--- Supplied material Enclosed Below ---

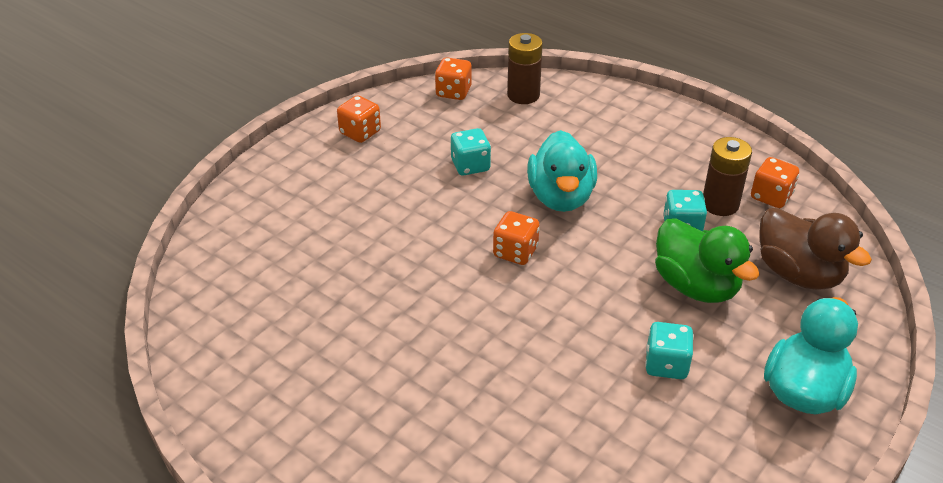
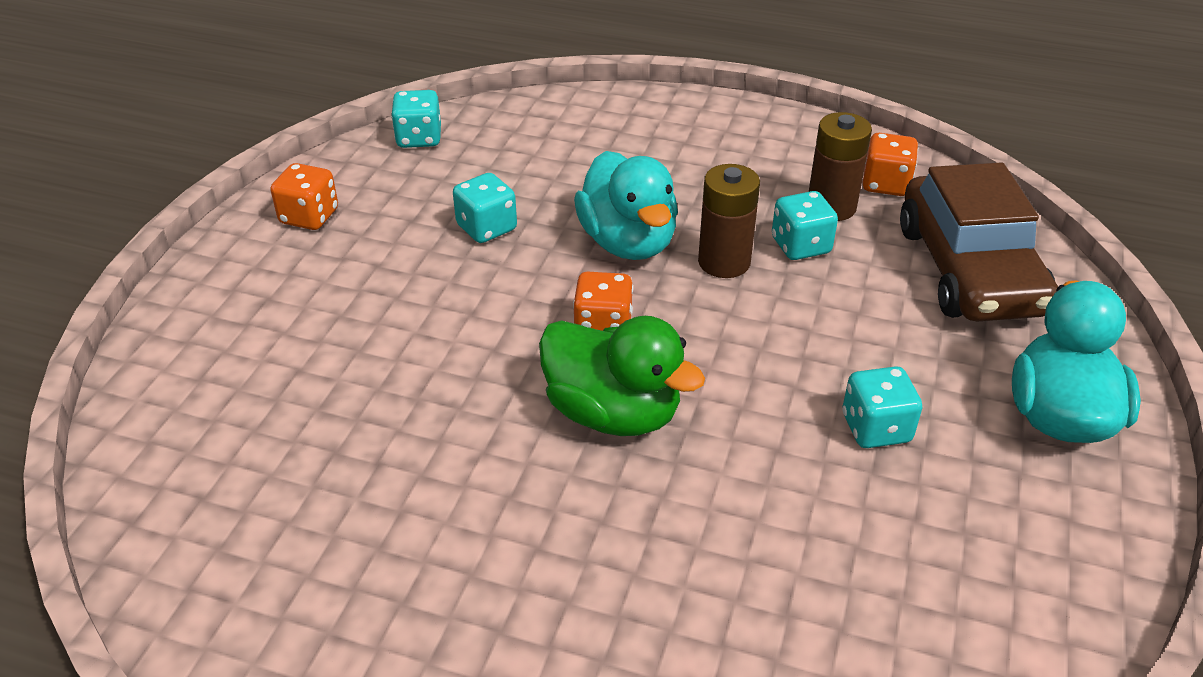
camera: 20 degrees left, 0 degrees up
(453, 92) = (419, 138): orange dice -> turquoise dice
(523, 95) = (515, 124): brown battery -> brown battery (724, 262)
(696, 286) = (857, 315): green duck -> green duck (613, 413)
(798, 273) = (969, 270): brown duck -> brown car

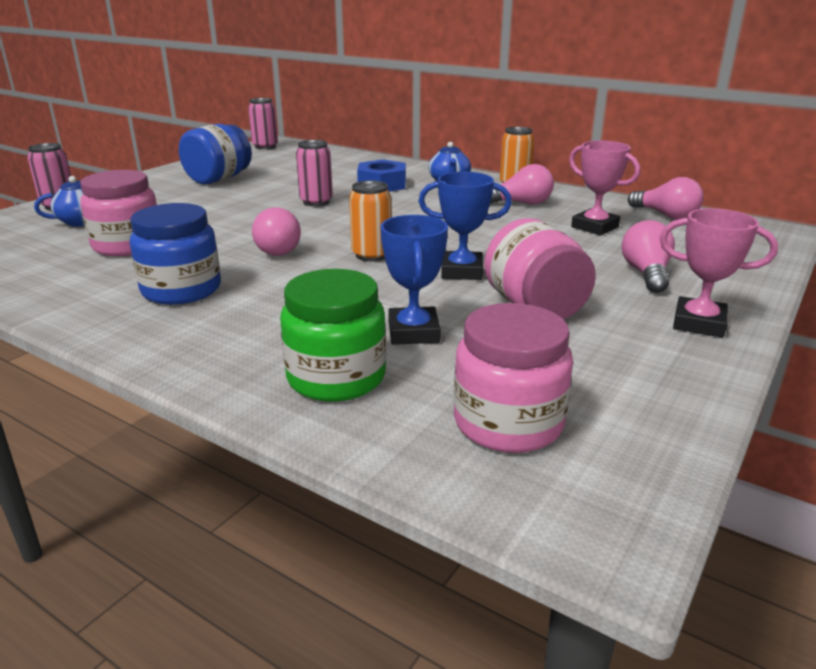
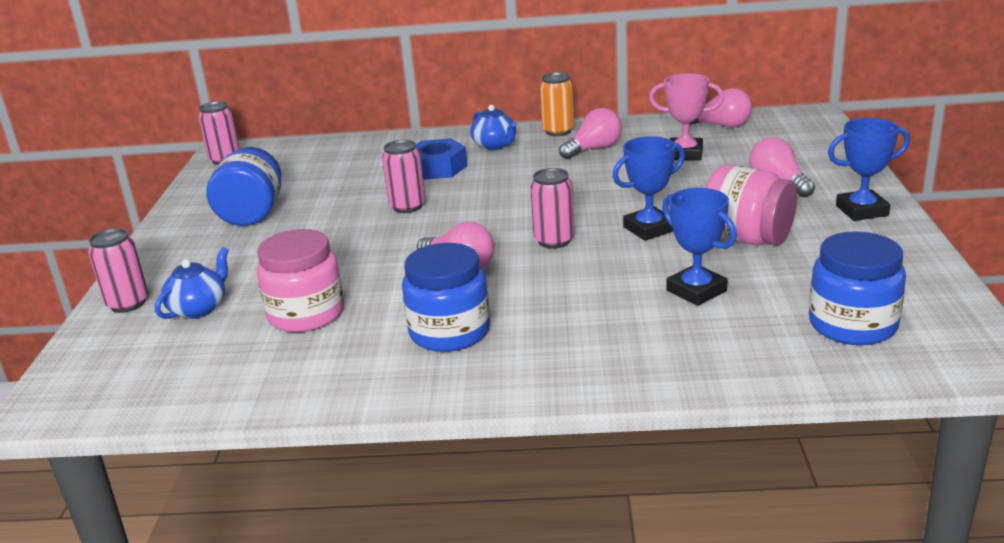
camera: 30 degrees left, 0 degrees up
(336, 377) = (701, 345): green jar -> none
(371, 255) = (554, 241): orange can -> pink can
(508, 423) = (852, 325): pink jar -> blue jar
(699, 323) = (861, 211): pink trophy -> blue trophy

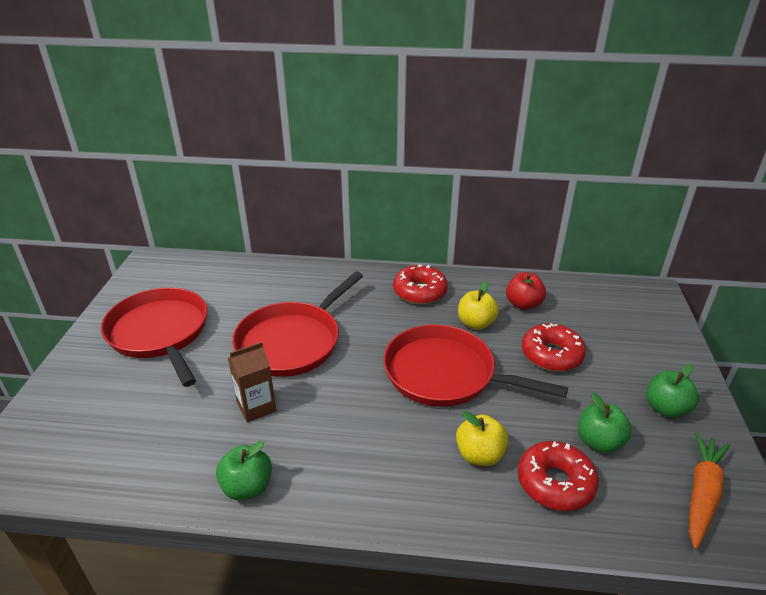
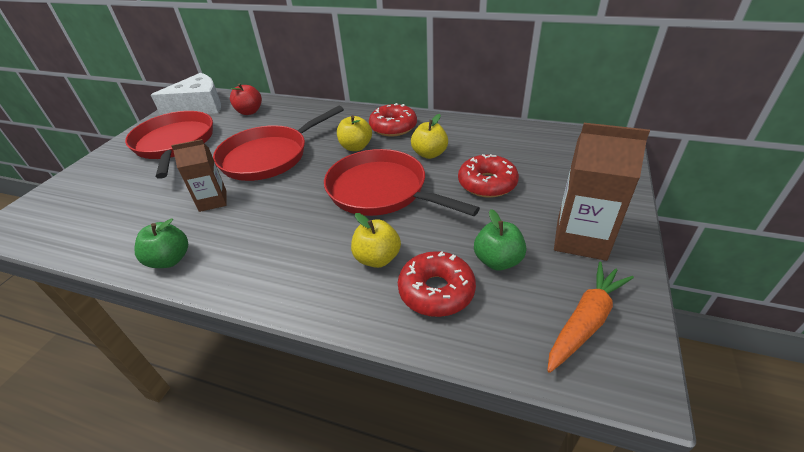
camera: 15 degrees right, 5 degrees up
(161, 277) = (199, 106): none -> white cheese
(390, 321) = (356, 147): none -> yellow apple
(523, 304) = (480, 142): red apple -> red apple (249, 112)
(665, 408) = (581, 239): green apple -> brown carton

--- End of Enclosed Supplied material ---

§ **Work to complete**:
Show each line of the data that contains the string "green".

§ **Problem solution**:
(696, 286) = (857, 315): green duck -> green duck (613, 413)
(336, 377) = (701, 345): green jar -> none
(665, 408) = (581, 239): green apple -> brown carton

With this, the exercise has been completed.